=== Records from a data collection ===
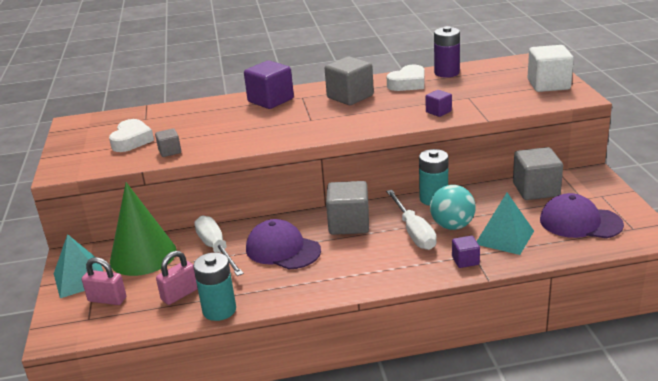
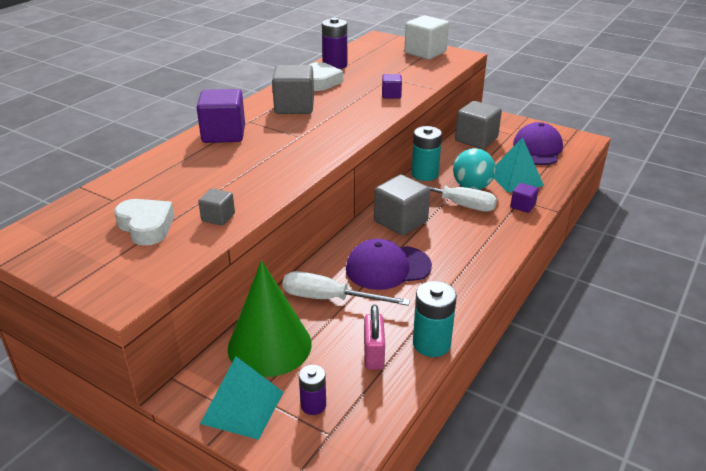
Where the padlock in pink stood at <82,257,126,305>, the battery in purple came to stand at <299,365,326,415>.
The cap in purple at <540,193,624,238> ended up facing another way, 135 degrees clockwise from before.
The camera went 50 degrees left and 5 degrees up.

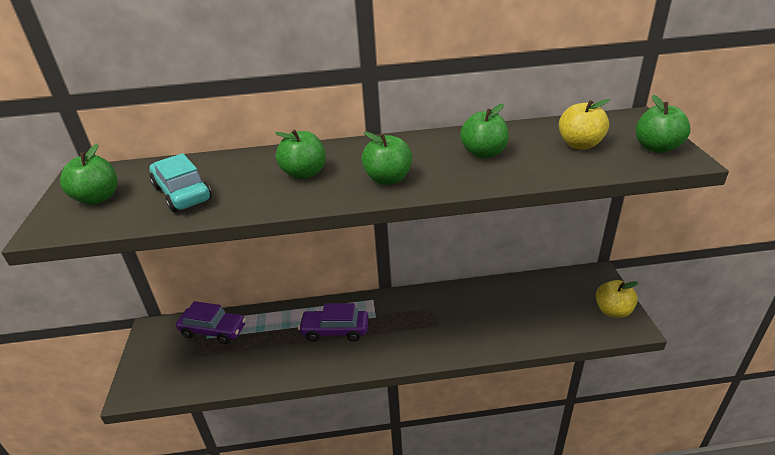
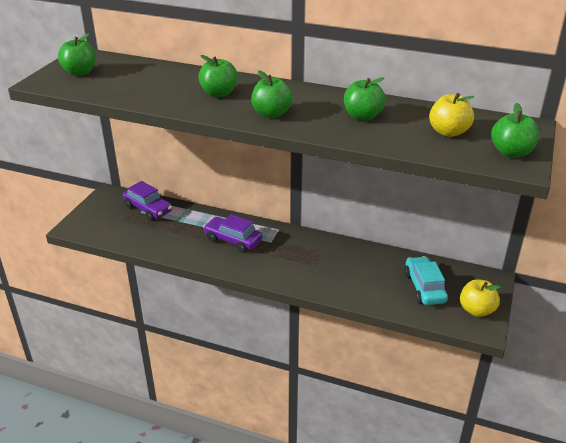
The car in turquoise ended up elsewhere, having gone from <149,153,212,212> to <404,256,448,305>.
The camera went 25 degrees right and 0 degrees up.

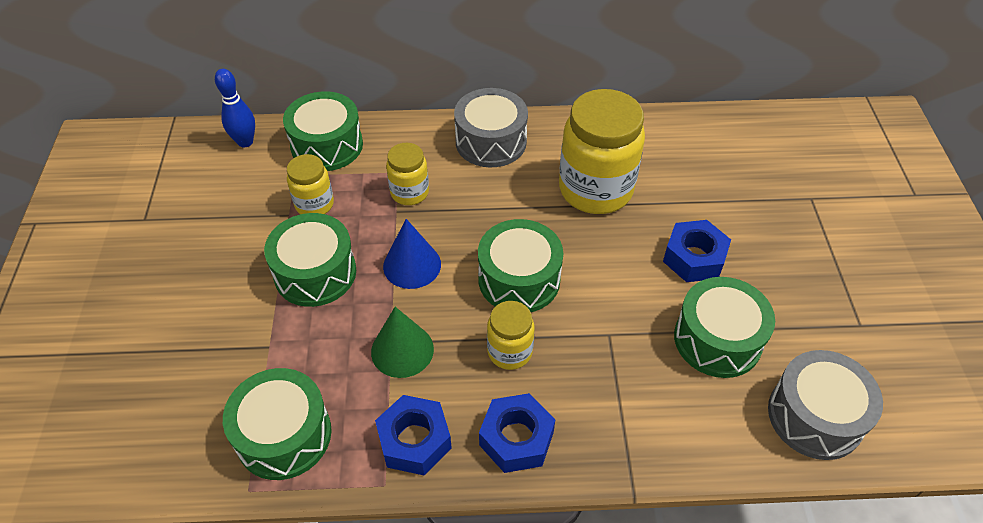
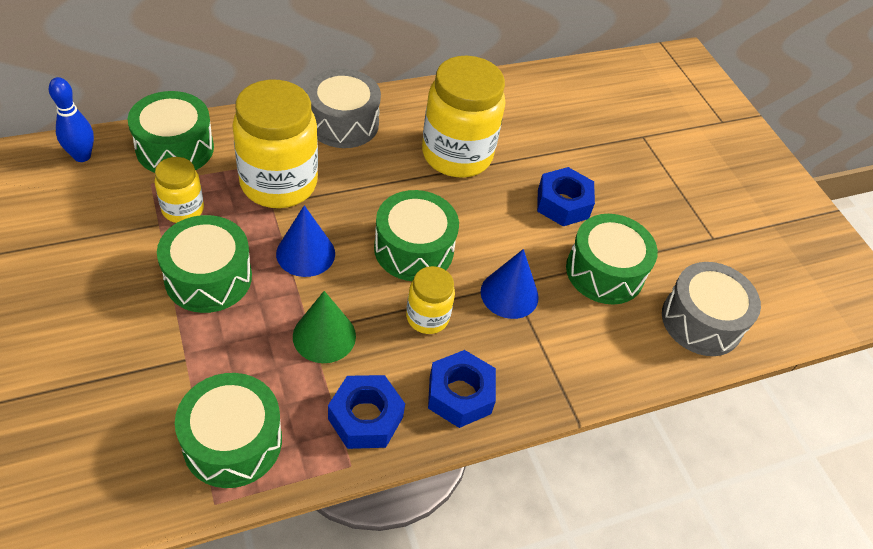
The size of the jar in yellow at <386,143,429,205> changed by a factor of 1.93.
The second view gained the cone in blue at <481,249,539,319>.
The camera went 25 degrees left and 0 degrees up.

---

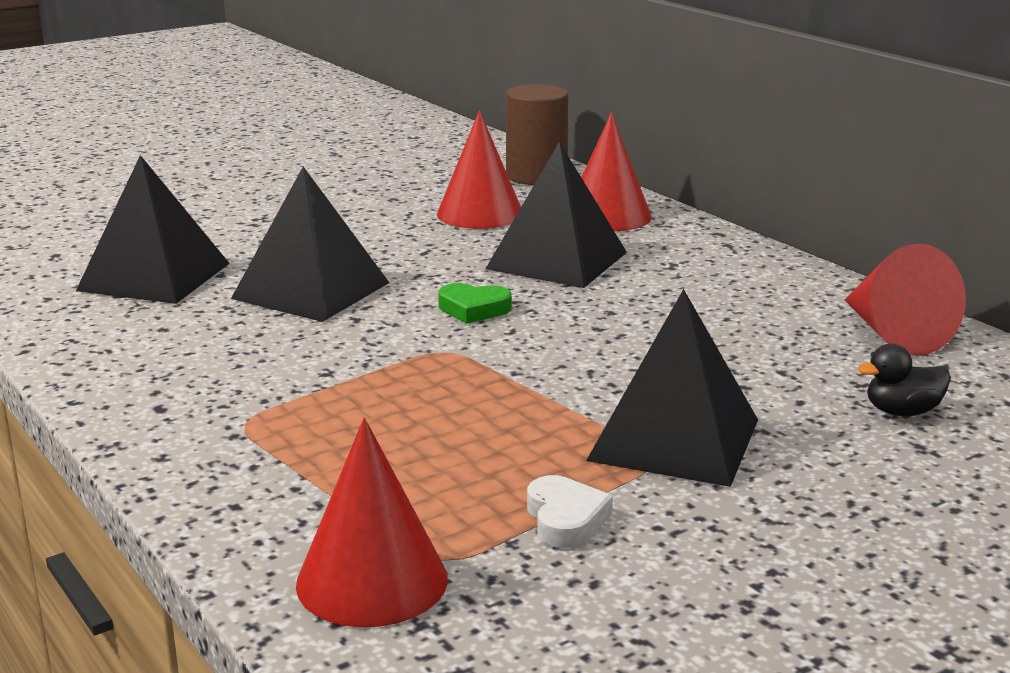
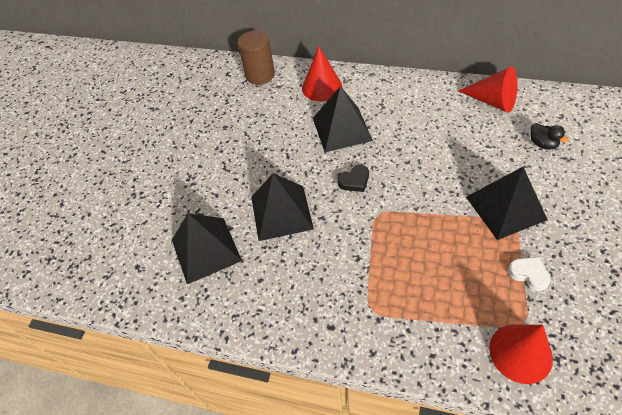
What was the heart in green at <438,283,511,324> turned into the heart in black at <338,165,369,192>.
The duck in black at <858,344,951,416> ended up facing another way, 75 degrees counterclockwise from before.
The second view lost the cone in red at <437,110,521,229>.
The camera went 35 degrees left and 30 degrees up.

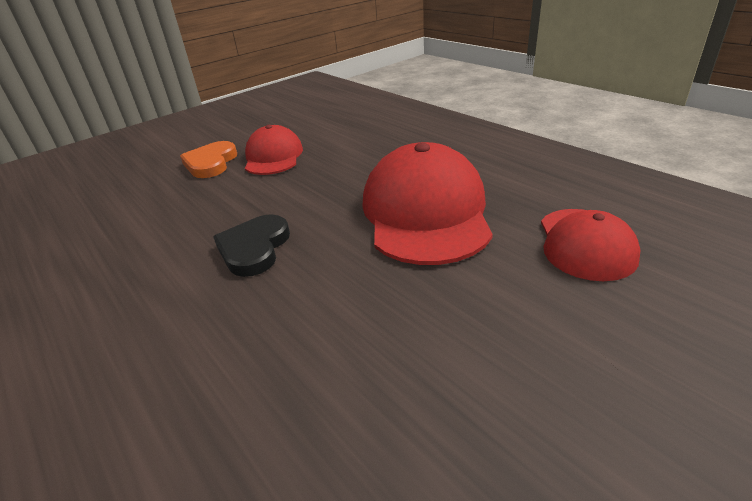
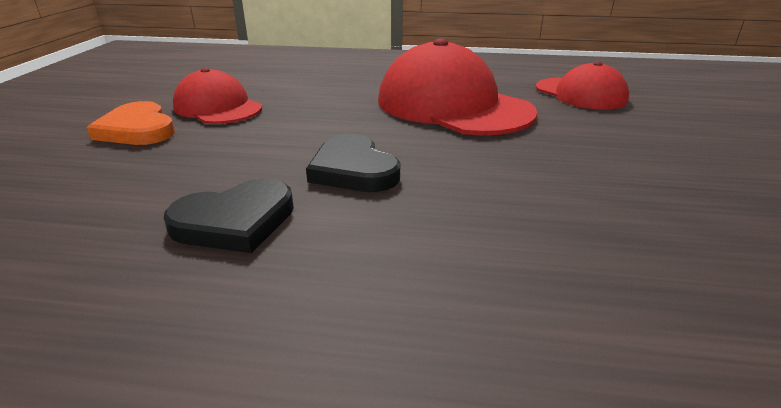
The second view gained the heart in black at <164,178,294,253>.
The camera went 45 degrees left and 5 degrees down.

=== Work to be completed ===
Above are records; write out the lines from the one with "The second view lost" down to the one with "The camera went 45", exactly, leaving the pictures out.

=== Answer box ===
The second view lost the cone in red at <437,110,521,229>.
The camera went 35 degrees left and 30 degrees up.

The second view gained the heart in black at <164,178,294,253>.
The camera went 45 degrees left and 5 degrees down.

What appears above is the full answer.